Only the lines from the one containing "(337, 215) = (540, 321): yellow" to the end of the records belong in the output; print them exactly.
---
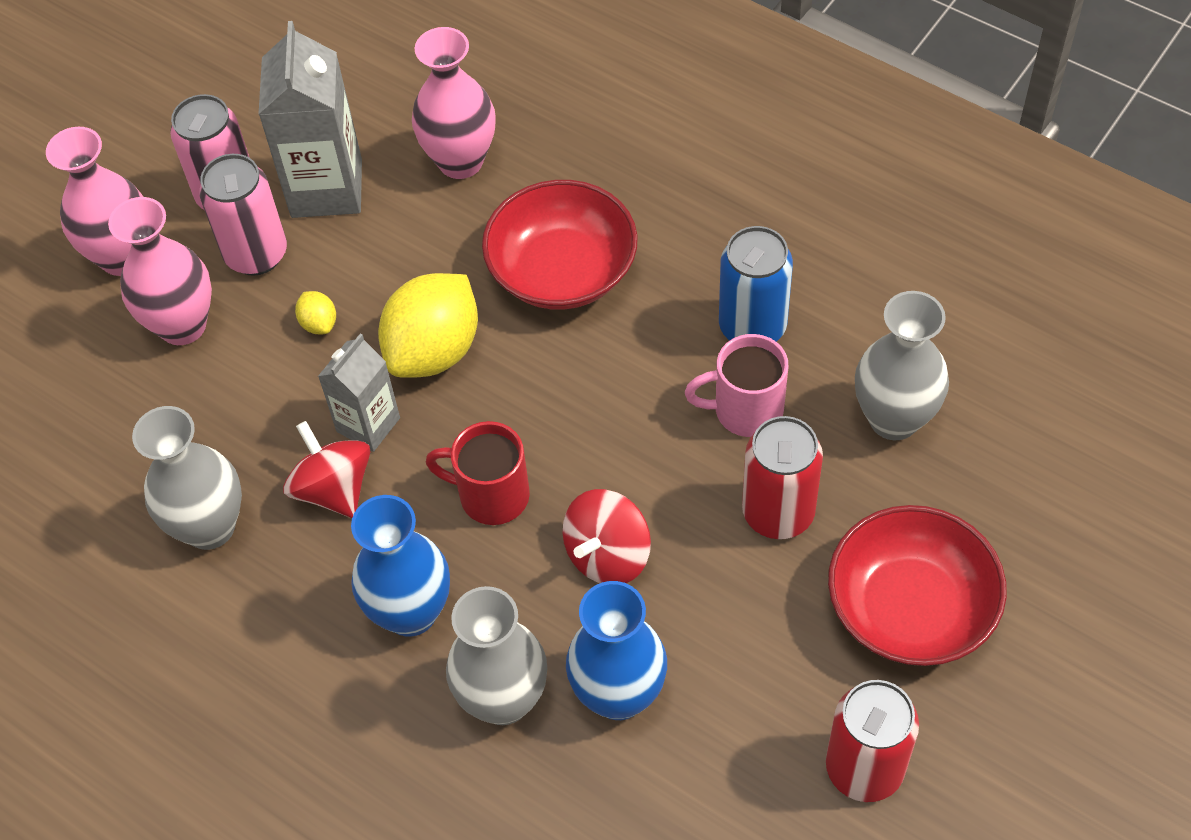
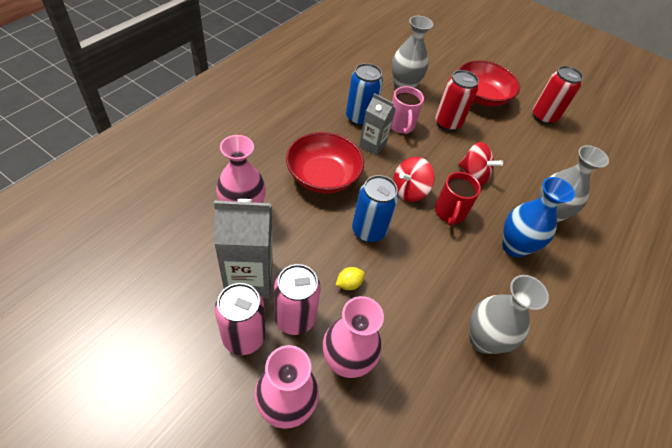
camera: 100 degrees left, 5 degrees down
(333, 489) = (453, 278): red spinning top -> red spinning top (409, 191)
(368, 425) = (414, 261): grey carton -> grey carton (372, 145)
(434, 350) = (368, 230): yellow lemon -> blue can
(619, 695) = (534, 178): blue vase -> none

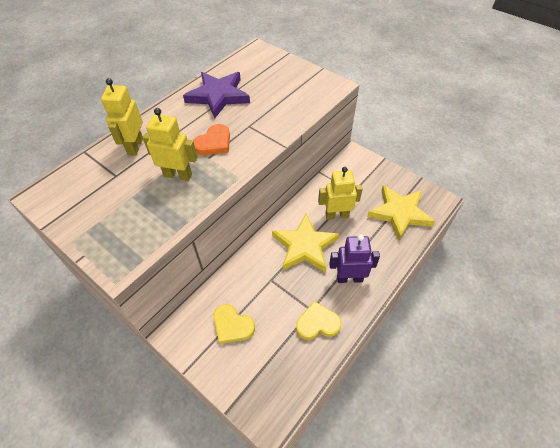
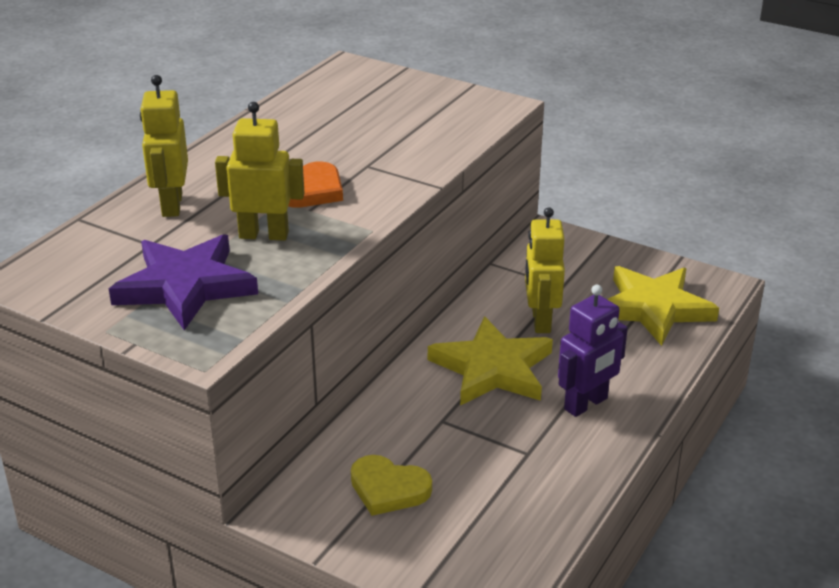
camera: 10 degrees left, 20 degrees down
(218, 96) = (299, 131): purple star -> purple star (185, 286)
(317, 323) = (544, 469): yellow heart -> none
(337, 215) = (540, 321): yellow robot -> yellow robot turned 75 degrees counterclockwise
(349, 278) = (586, 404): purple robot -> purple robot turned 150 degrees clockwise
---
### Result
(337, 215) = (540, 321): yellow robot -> yellow robot turned 75 degrees counterclockwise
(349, 278) = (586, 404): purple robot -> purple robot turned 150 degrees clockwise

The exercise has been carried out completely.